**Your objective:** Copy, word for word, the lines of the entries below between the one with "black spray bottle [408,205,435,284]" and the one with "none -> brown pawn [627,24,663,88]", inclusive, and leave out everything else.

**Records provided:**

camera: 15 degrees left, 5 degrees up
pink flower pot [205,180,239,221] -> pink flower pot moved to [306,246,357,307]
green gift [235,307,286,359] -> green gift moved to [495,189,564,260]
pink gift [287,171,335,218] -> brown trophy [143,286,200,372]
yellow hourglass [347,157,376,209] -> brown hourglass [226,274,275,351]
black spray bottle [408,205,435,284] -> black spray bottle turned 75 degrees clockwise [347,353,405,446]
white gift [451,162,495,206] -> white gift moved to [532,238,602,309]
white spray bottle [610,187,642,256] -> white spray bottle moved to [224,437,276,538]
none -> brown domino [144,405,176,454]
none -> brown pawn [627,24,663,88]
---
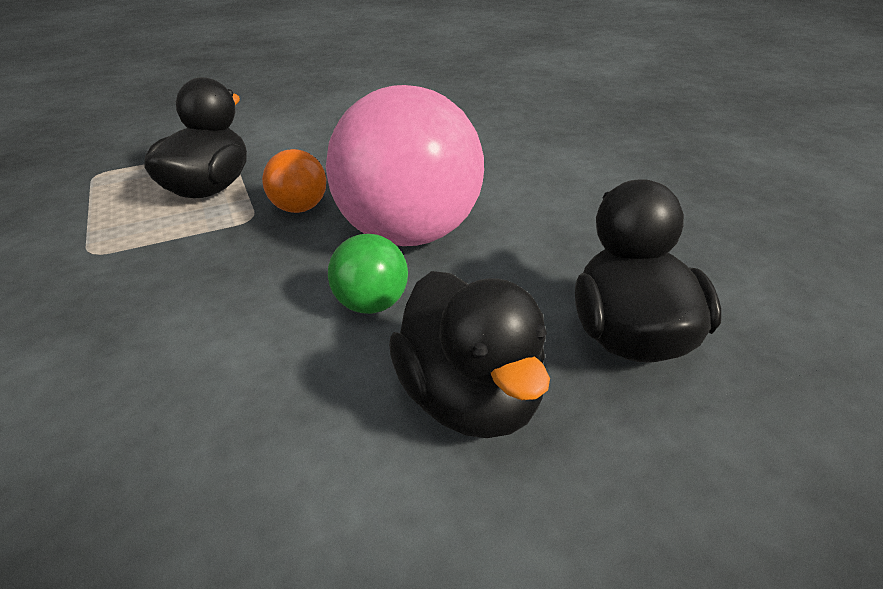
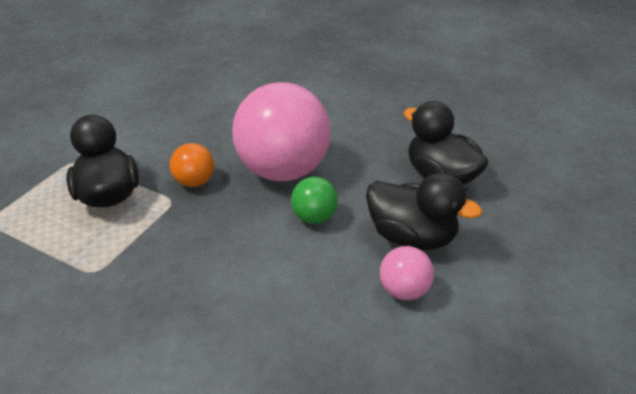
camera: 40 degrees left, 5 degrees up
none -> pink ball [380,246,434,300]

**Answer to the problem:**
black spray bottle [408,205,435,284] -> black spray bottle turned 75 degrees clockwise [347,353,405,446]
white gift [451,162,495,206] -> white gift moved to [532,238,602,309]
white spray bottle [610,187,642,256] -> white spray bottle moved to [224,437,276,538]
none -> brown domino [144,405,176,454]
none -> brown pawn [627,24,663,88]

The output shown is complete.